_TASK PROMPT_
Start at the first line of the listing below. Write out each line exactly, stopping after the one that contains "IC3: LM555 -> TLC555".

==============================

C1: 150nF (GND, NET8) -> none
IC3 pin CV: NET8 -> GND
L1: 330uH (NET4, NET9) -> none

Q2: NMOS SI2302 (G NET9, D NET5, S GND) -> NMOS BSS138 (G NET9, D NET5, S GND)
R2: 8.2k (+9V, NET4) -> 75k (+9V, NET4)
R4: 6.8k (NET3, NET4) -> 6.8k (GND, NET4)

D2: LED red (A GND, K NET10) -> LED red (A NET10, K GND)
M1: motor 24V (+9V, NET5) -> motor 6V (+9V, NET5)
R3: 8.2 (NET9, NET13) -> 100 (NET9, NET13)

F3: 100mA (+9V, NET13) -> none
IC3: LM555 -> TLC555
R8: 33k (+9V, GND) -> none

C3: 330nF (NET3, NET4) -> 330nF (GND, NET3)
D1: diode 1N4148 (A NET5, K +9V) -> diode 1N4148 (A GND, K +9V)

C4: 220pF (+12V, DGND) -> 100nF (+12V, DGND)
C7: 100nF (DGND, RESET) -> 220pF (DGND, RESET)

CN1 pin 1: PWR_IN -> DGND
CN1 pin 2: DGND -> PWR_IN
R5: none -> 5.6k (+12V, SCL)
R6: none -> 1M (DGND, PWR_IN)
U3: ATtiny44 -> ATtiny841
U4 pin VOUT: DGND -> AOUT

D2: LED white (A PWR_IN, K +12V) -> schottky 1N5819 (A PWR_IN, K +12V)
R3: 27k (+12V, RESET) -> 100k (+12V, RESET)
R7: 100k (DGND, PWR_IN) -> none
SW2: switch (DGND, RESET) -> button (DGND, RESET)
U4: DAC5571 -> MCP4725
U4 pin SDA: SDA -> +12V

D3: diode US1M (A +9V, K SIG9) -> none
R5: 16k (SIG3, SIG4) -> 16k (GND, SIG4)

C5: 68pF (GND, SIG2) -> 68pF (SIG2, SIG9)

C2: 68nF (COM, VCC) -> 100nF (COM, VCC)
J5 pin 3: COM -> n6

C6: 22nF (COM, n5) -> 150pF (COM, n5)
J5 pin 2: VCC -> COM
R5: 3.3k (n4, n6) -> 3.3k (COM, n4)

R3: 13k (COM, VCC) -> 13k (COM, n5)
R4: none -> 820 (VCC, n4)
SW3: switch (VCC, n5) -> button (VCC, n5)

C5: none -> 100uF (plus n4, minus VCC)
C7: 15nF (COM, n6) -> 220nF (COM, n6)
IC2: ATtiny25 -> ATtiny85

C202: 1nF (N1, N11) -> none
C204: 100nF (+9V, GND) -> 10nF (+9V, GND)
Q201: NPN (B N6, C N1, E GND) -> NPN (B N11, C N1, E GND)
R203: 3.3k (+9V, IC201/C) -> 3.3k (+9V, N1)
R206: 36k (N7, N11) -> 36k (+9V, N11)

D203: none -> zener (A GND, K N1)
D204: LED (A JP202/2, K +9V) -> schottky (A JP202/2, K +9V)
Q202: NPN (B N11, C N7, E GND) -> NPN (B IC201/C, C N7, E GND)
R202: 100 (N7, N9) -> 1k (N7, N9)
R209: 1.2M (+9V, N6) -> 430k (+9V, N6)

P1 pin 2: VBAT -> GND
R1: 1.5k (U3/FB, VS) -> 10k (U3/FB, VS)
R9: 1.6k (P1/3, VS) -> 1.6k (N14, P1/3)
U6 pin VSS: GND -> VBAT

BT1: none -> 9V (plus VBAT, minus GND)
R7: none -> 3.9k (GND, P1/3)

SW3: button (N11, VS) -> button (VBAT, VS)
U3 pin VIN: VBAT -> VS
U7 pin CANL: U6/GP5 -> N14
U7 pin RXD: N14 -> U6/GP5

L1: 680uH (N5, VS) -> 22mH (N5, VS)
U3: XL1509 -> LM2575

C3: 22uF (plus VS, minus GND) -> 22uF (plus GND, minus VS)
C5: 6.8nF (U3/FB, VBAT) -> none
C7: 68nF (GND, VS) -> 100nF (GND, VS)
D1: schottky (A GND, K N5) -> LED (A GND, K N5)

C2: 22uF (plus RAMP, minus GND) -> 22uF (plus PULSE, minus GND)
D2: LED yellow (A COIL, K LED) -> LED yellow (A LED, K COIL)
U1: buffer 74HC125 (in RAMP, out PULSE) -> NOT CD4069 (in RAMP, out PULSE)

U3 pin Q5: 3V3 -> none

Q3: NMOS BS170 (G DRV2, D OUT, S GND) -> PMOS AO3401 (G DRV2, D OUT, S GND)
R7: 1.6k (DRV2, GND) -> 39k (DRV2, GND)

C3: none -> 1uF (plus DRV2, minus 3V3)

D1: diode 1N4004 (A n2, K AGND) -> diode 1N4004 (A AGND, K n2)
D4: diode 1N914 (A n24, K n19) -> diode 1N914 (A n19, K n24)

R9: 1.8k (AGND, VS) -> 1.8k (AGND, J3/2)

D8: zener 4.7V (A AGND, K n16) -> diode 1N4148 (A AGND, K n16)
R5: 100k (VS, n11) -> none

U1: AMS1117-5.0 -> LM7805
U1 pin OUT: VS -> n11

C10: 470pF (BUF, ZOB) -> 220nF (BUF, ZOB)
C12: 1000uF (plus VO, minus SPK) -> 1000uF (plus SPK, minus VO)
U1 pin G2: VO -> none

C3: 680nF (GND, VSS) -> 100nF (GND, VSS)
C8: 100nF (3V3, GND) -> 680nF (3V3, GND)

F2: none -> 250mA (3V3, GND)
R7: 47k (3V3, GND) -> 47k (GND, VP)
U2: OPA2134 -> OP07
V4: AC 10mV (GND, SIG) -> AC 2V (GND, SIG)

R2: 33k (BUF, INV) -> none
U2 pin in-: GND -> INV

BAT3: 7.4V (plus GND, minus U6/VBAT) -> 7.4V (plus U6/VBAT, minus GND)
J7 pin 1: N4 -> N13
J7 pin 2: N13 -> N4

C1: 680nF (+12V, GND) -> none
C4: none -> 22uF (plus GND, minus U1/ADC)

==============================

_FINISHED TASK_
C1: 150nF (GND, NET8) -> none
IC3 pin CV: NET8 -> GND
L1: 330uH (NET4, NET9) -> none

Q2: NMOS SI2302 (G NET9, D NET5, S GND) -> NMOS BSS138 (G NET9, D NET5, S GND)
R2: 8.2k (+9V, NET4) -> 75k (+9V, NET4)
R4: 6.8k (NET3, NET4) -> 6.8k (GND, NET4)

D2: LED red (A GND, K NET10) -> LED red (A NET10, K GND)
M1: motor 24V (+9V, NET5) -> motor 6V (+9V, NET5)
R3: 8.2 (NET9, NET13) -> 100 (NET9, NET13)

F3: 100mA (+9V, NET13) -> none
IC3: LM555 -> TLC555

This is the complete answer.